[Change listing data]
-- Opening Marker --
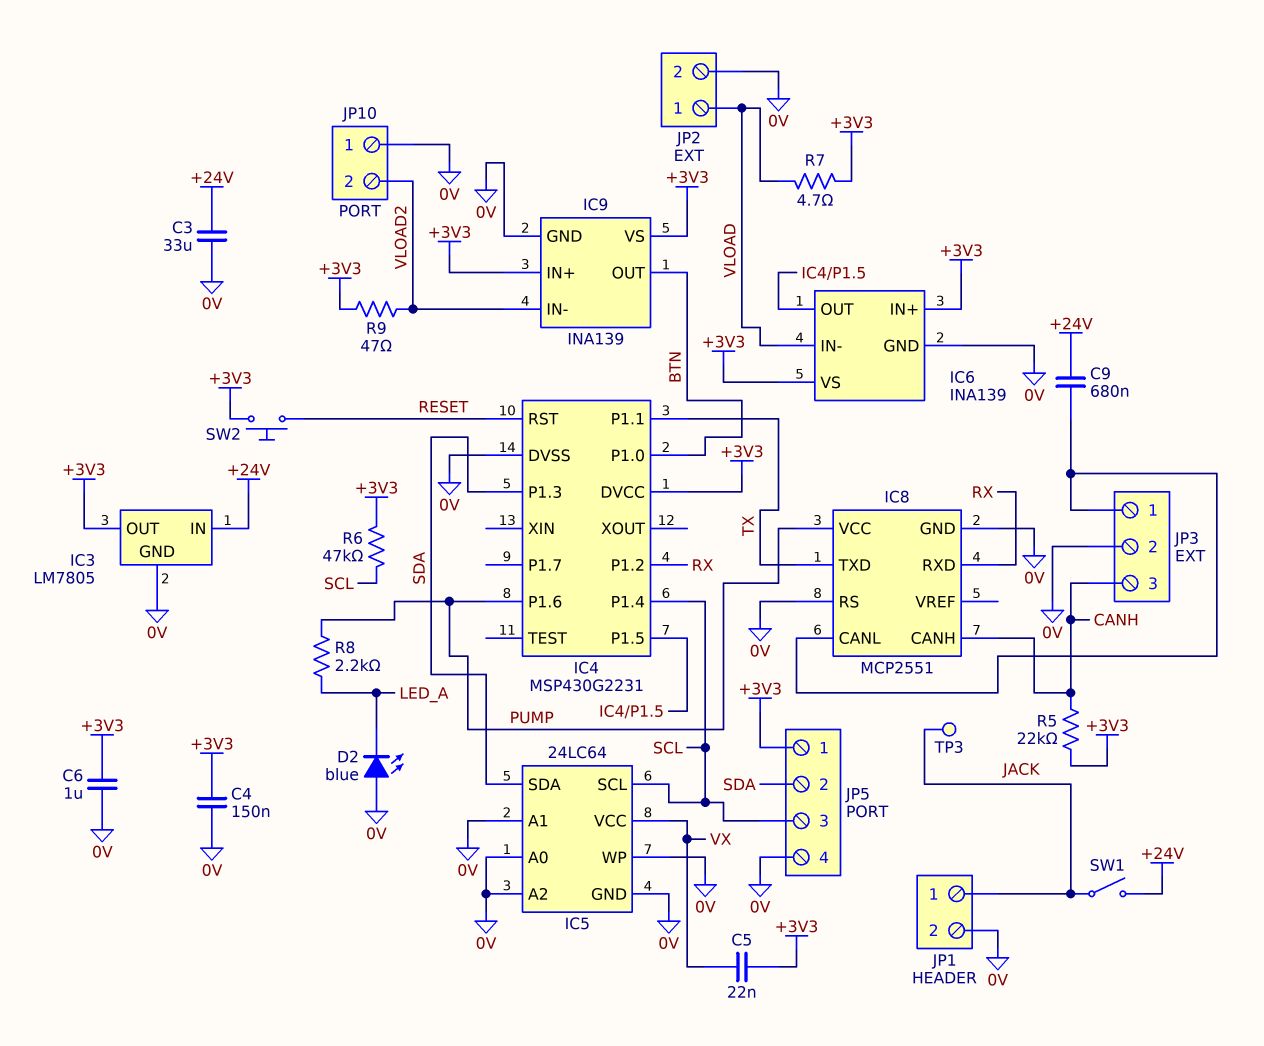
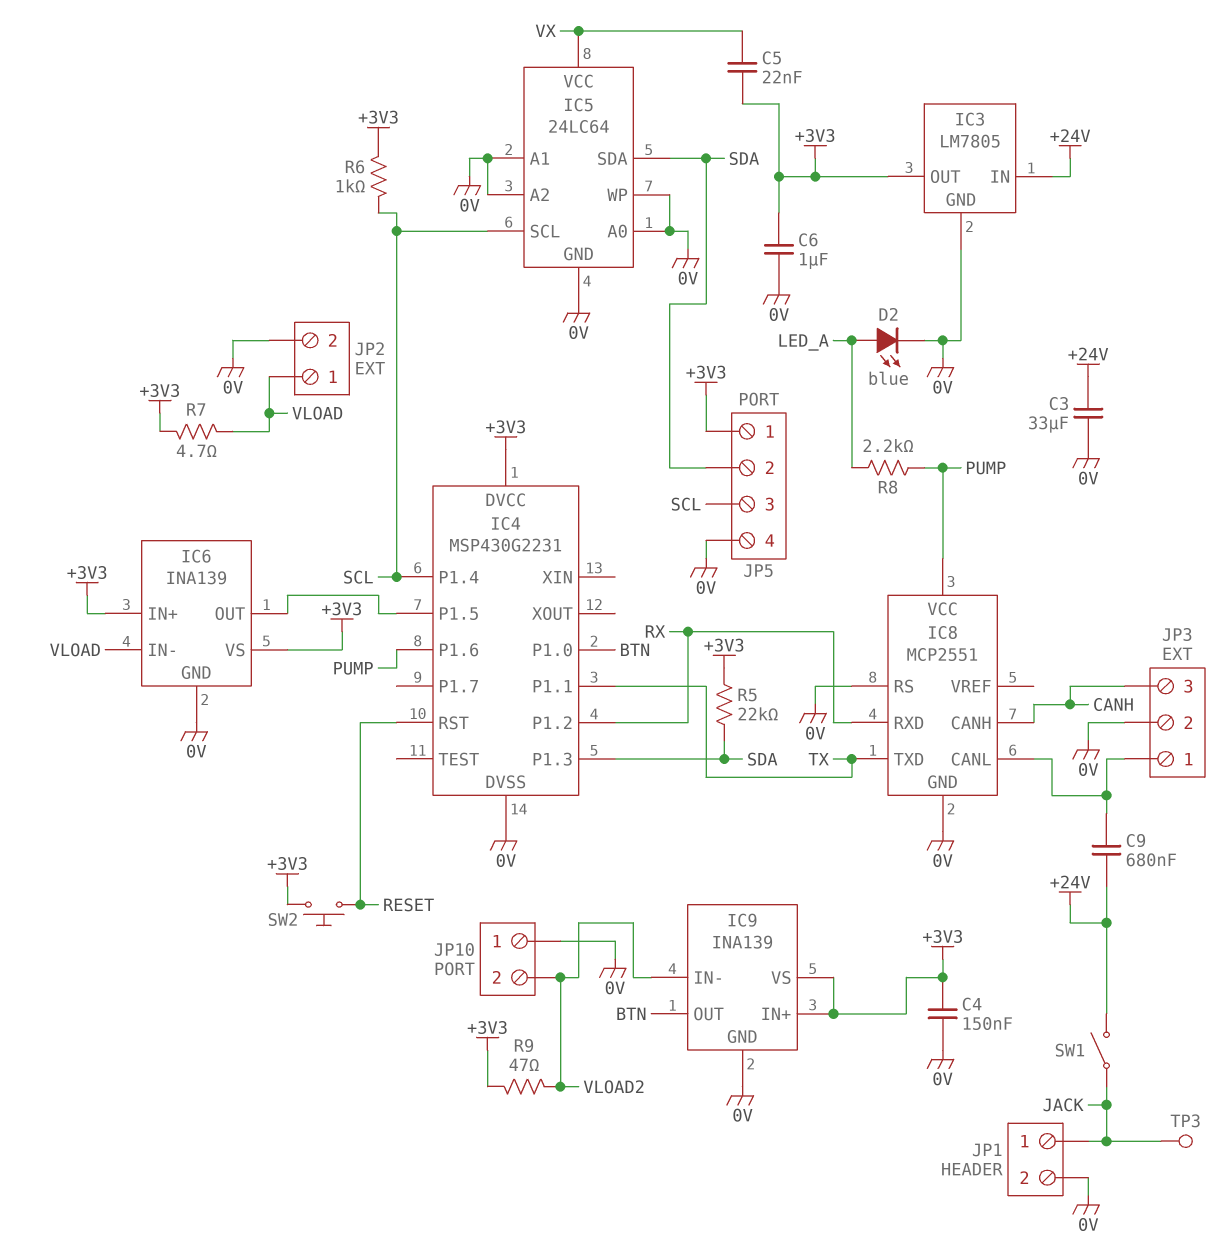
D2: LED blue (A 0V, K LED_A) -> LED blue (A LED_A, K 0V)
R5: 22k (+3V3, CANH) -> 22k (+3V3, SDA)
R6: 47k (+3V3, SCL) -> 1k (+3V3, SCL)

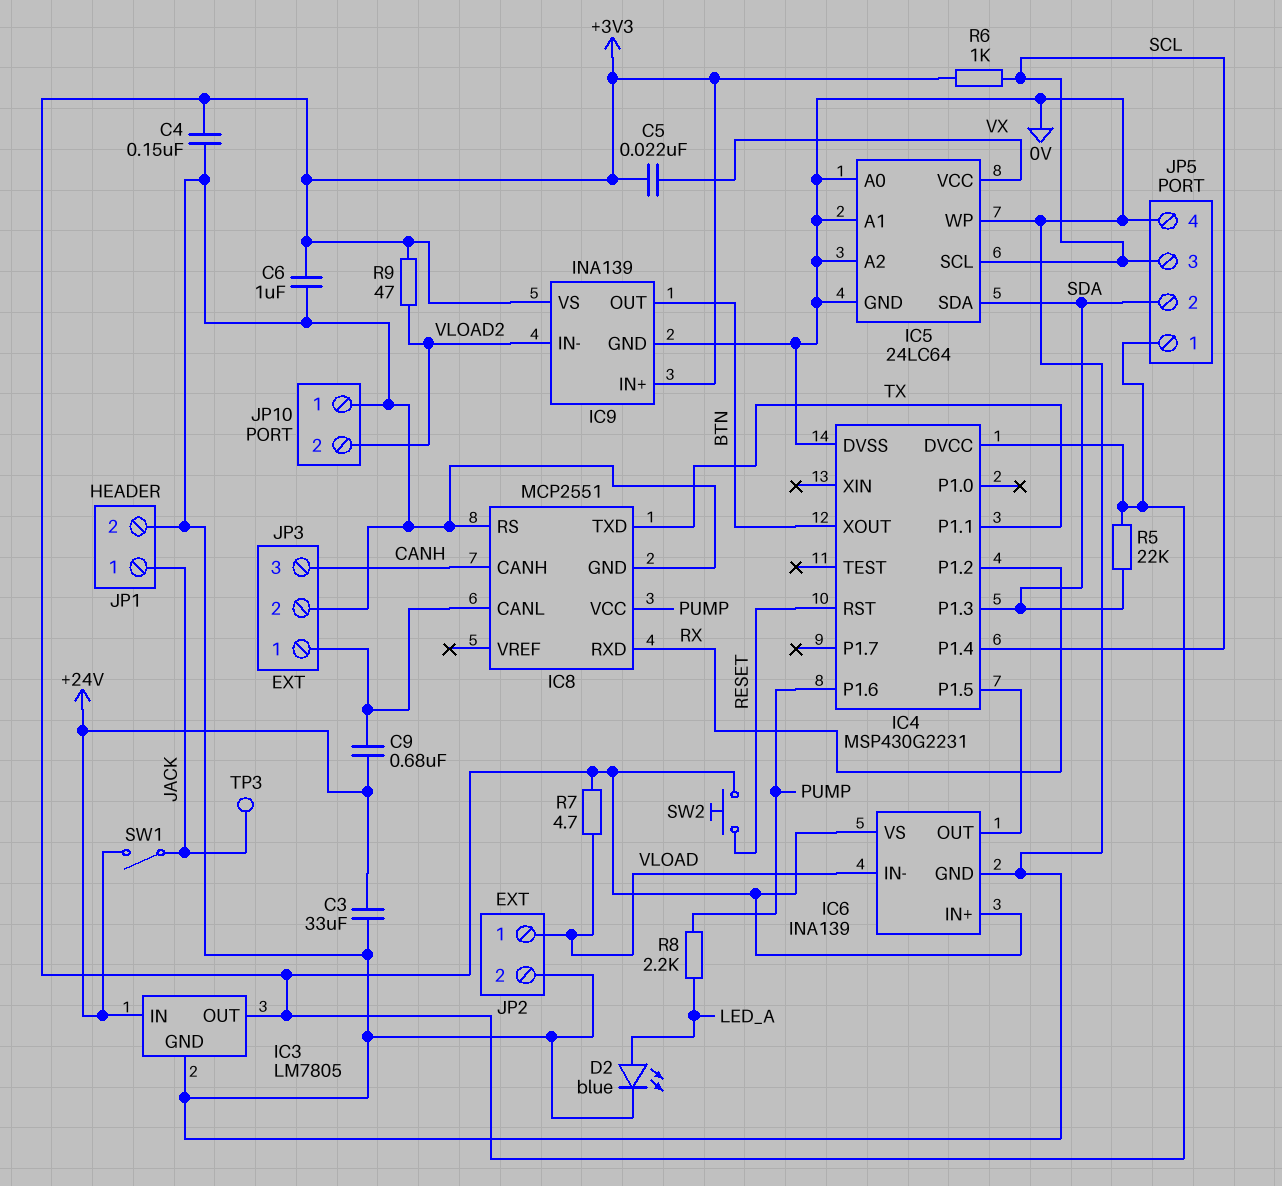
IC4 pin P1.0: BTN -> none
IC4 pin XOUT: none -> BTN

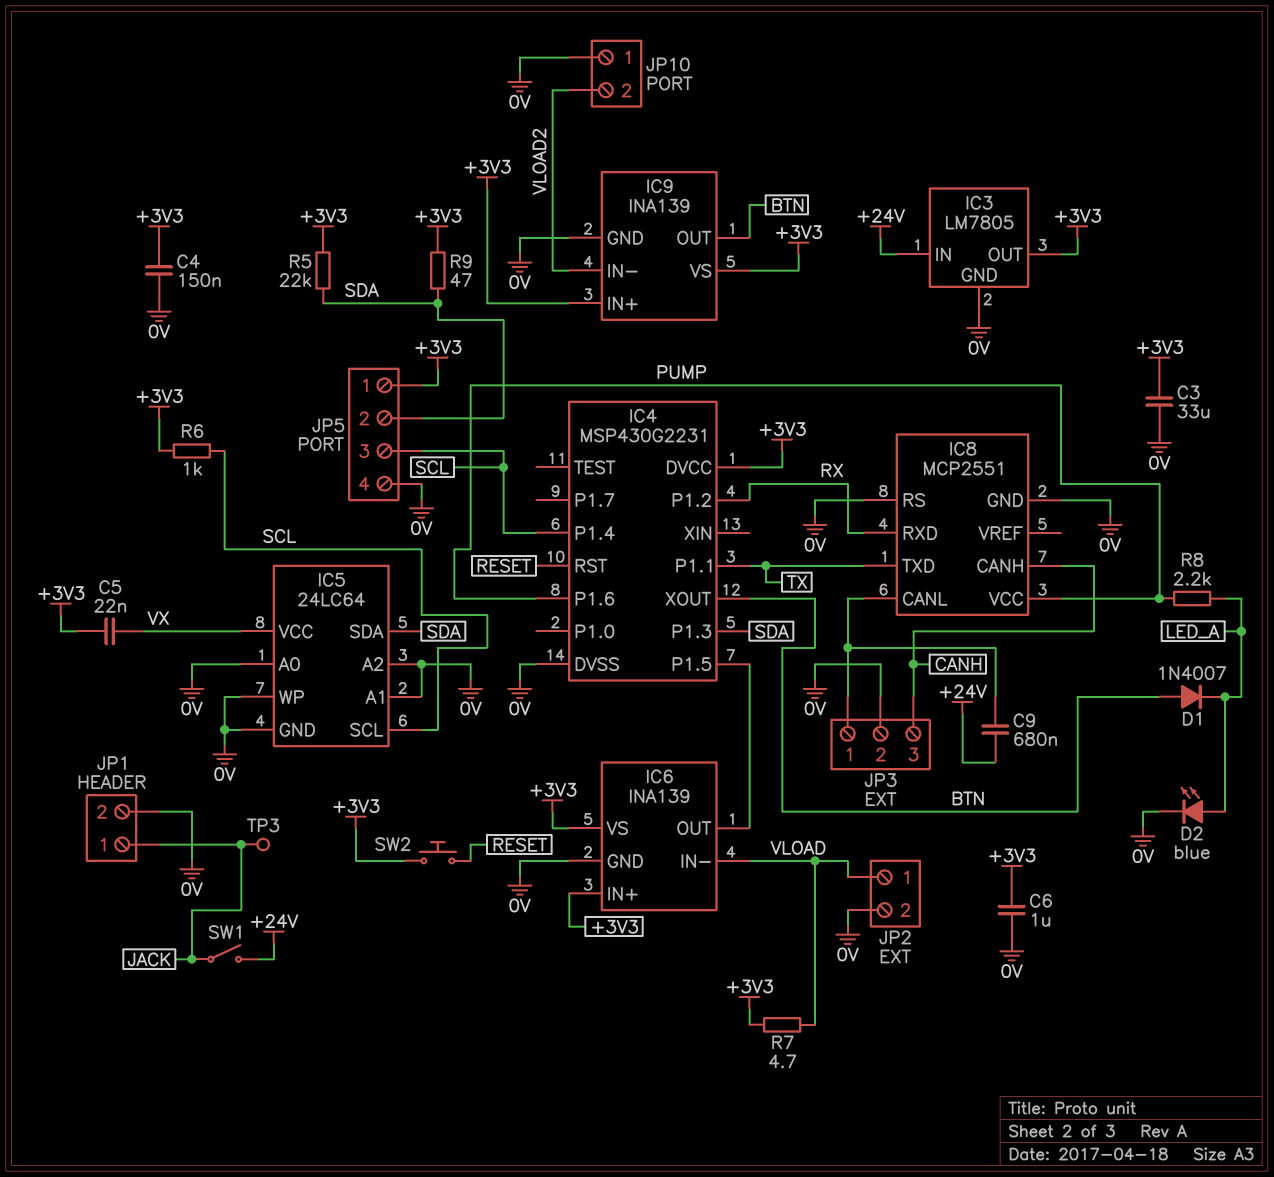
C3: 33uF (+24V, 0V) -> 33uF (+3V3, 0V)
D1: none -> diode 1N4007 (A BTN, K LED_A)
R9: 47 (+3V3, VLOAD2) -> 47 (+3V3, SDA)

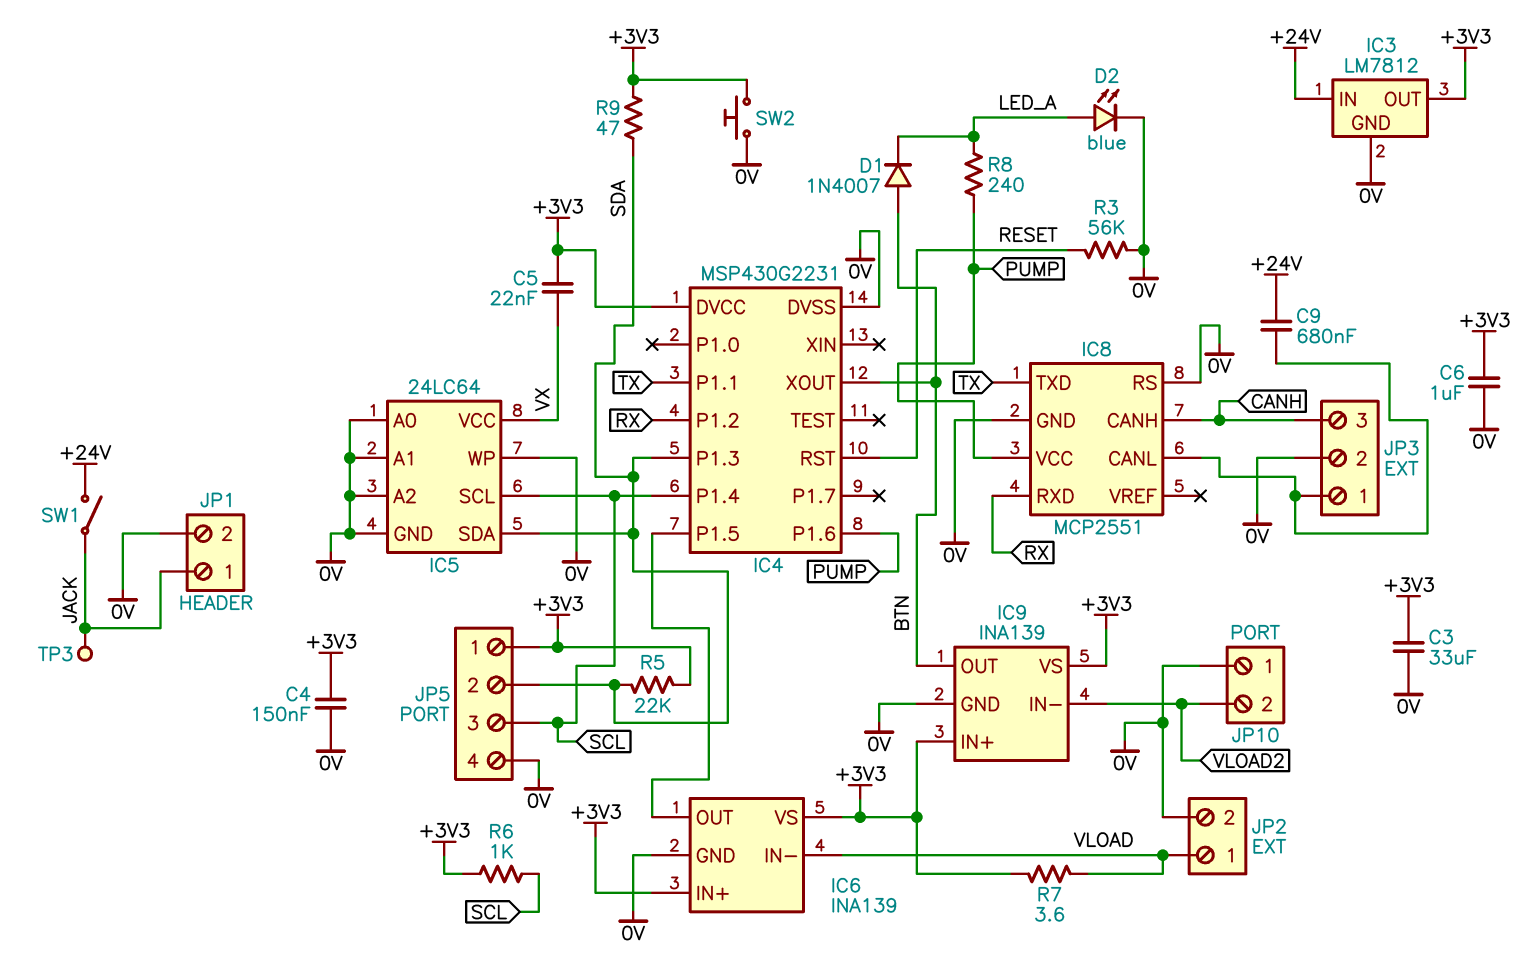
IC3: LM7805 -> LM7812
R3: none -> 56k (0V, RESET)
R7: 4.7 (+3V3, VLOAD) -> 3.6 (+3V3, VLOAD)
R8: 2.2k (LED_A, PUMP) -> 240 (LED_A, PUMP)
SW2: button (+3V3, RESET) -> button (+3V3, 0V)

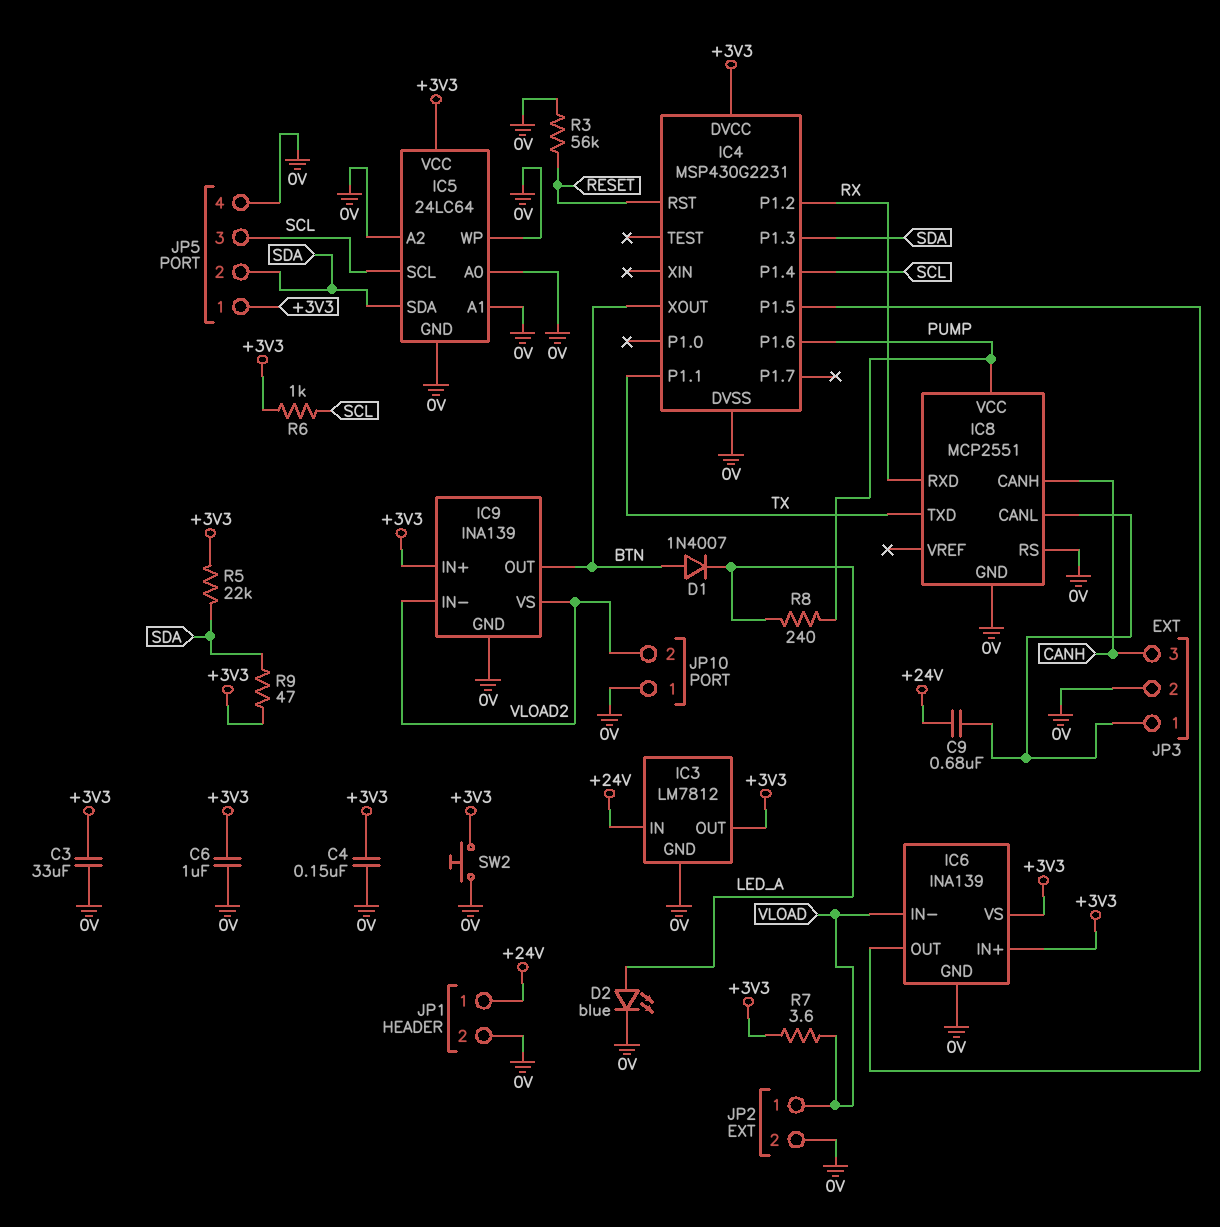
C5: 22nF (+3V3, VX) -> none
IC5 pin VCC: VX -> +3V3
IC9 pin VS: +3V3 -> VLOAD2
JP1 pin 1: JACK -> +24V
SW1: switch (+24V, JACK) -> none
TP3: test point (JACK) -> none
-- Closing Marker --
Copy the final stretch of lines, starting at the one that holds "R8: 2.2k (LED_A, PUMP) -> 240 (LED_A, PUMP)" and ending at the last line of the data, exactly; omit pictures.

R8: 2.2k (LED_A, PUMP) -> 240 (LED_A, PUMP)
SW2: button (+3V3, RESET) -> button (+3V3, 0V)

C5: 22nF (+3V3, VX) -> none
IC5 pin VCC: VX -> +3V3
IC9 pin VS: +3V3 -> VLOAD2
JP1 pin 1: JACK -> +24V
SW1: switch (+24V, JACK) -> none
TP3: test point (JACK) -> none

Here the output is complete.